● MATERIAL FOR THE TASK:
========

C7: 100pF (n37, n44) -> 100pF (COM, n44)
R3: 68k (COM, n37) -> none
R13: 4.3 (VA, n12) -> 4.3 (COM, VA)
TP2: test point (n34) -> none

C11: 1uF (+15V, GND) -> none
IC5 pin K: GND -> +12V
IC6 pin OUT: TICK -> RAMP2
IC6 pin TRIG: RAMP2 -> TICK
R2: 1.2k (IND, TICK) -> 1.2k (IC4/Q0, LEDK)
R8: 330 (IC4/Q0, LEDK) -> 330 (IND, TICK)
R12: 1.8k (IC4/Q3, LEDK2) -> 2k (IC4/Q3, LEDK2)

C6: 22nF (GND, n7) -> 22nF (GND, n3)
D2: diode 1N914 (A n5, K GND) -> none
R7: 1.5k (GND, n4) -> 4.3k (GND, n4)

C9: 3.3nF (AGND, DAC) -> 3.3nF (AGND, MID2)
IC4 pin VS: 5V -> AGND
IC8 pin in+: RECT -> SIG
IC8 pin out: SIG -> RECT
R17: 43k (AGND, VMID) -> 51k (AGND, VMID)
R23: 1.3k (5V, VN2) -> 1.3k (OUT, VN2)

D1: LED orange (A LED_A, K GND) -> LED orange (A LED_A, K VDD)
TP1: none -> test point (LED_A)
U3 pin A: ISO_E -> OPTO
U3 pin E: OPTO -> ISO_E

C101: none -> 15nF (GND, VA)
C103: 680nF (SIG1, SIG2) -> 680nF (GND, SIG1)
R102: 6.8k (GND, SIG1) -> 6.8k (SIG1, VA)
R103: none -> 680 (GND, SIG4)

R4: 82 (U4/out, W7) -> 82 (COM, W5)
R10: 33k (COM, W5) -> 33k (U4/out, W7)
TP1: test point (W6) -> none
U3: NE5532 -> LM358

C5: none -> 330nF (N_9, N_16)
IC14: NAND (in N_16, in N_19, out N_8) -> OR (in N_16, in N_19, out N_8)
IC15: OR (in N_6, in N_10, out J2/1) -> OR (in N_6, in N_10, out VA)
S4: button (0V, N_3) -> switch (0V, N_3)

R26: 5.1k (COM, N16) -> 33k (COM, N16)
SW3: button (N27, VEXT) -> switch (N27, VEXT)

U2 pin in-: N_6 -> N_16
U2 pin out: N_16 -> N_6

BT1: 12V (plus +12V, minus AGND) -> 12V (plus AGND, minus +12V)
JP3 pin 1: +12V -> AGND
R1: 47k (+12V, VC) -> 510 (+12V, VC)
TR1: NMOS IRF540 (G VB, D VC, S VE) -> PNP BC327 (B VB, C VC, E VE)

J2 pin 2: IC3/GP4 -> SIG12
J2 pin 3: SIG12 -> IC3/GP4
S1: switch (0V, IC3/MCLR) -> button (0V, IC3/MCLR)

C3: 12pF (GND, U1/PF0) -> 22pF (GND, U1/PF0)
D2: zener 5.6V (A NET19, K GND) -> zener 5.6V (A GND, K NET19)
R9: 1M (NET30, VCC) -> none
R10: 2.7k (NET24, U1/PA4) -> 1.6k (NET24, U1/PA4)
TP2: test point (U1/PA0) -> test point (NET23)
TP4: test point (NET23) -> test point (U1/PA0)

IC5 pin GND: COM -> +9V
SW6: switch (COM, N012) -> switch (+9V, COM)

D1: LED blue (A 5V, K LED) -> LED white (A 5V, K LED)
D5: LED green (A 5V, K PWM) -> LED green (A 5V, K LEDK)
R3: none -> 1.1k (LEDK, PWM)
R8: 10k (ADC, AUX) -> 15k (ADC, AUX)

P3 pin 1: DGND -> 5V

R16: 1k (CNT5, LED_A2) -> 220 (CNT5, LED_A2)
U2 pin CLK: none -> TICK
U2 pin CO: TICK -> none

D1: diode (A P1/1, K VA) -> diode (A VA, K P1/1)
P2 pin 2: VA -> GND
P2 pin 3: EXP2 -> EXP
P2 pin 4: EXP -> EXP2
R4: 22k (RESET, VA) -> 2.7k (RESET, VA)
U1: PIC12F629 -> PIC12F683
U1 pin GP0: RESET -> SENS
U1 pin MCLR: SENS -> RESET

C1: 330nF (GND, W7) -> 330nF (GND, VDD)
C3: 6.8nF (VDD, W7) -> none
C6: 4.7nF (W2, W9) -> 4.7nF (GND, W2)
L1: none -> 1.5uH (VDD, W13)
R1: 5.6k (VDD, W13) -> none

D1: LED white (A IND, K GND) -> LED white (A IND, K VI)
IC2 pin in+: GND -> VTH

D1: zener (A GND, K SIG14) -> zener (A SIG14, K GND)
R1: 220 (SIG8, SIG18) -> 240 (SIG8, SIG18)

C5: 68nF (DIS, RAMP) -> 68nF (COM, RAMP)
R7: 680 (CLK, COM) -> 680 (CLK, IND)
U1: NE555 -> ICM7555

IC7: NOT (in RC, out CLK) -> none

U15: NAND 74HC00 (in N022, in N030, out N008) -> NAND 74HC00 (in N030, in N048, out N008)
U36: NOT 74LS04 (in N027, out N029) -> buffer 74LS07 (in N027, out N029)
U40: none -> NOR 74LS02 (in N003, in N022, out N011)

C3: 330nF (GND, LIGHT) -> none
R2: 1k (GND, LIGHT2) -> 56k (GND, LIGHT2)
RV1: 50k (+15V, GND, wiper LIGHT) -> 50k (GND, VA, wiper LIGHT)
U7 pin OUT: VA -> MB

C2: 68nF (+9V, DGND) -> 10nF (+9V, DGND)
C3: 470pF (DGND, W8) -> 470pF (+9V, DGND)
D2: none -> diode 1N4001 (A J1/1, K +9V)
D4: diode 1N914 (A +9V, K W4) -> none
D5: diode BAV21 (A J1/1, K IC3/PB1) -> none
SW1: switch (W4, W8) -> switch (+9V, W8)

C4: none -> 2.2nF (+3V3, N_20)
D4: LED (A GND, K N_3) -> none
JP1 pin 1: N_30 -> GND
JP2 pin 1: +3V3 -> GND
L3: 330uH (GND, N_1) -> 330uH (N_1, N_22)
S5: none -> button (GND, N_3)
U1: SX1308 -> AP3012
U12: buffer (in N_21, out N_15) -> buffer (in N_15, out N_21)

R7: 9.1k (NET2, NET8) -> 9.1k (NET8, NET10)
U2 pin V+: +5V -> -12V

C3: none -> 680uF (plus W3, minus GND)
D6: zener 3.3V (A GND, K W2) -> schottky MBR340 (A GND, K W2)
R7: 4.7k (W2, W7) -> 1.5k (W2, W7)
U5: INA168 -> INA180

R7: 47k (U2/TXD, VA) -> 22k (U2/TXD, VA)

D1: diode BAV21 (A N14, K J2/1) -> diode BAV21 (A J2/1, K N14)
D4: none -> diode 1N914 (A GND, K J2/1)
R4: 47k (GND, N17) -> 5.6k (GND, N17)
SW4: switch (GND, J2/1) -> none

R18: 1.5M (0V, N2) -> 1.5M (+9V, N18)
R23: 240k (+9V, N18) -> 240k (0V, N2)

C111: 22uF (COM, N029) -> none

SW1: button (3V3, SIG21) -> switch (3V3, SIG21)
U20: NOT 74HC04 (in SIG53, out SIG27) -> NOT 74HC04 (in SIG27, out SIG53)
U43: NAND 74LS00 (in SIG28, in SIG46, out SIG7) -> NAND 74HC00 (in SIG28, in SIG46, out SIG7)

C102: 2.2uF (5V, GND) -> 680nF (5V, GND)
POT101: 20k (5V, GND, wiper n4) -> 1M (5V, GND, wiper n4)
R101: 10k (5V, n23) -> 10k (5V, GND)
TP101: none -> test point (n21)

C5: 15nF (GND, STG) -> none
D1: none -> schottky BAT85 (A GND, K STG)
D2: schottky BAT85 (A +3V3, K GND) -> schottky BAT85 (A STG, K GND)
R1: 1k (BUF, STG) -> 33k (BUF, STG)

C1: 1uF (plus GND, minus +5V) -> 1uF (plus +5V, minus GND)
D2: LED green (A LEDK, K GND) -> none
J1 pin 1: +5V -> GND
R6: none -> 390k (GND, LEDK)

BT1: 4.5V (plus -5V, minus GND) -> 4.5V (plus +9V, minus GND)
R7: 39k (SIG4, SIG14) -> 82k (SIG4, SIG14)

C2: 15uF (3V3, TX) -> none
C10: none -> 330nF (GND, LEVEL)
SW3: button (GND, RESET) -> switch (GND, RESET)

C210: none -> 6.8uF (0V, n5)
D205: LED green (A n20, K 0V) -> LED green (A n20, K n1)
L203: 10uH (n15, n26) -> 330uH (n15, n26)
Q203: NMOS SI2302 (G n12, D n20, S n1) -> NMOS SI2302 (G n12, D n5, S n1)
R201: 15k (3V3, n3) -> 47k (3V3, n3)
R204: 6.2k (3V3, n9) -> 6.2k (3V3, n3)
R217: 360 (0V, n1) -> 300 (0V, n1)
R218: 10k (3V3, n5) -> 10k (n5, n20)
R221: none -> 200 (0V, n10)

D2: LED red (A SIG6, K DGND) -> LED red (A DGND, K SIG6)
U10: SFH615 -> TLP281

========

● REQUIREMENT: Only the number is wanted: how many lines of the material contain the word "zener"?

● EXERCISE ANSWER: 3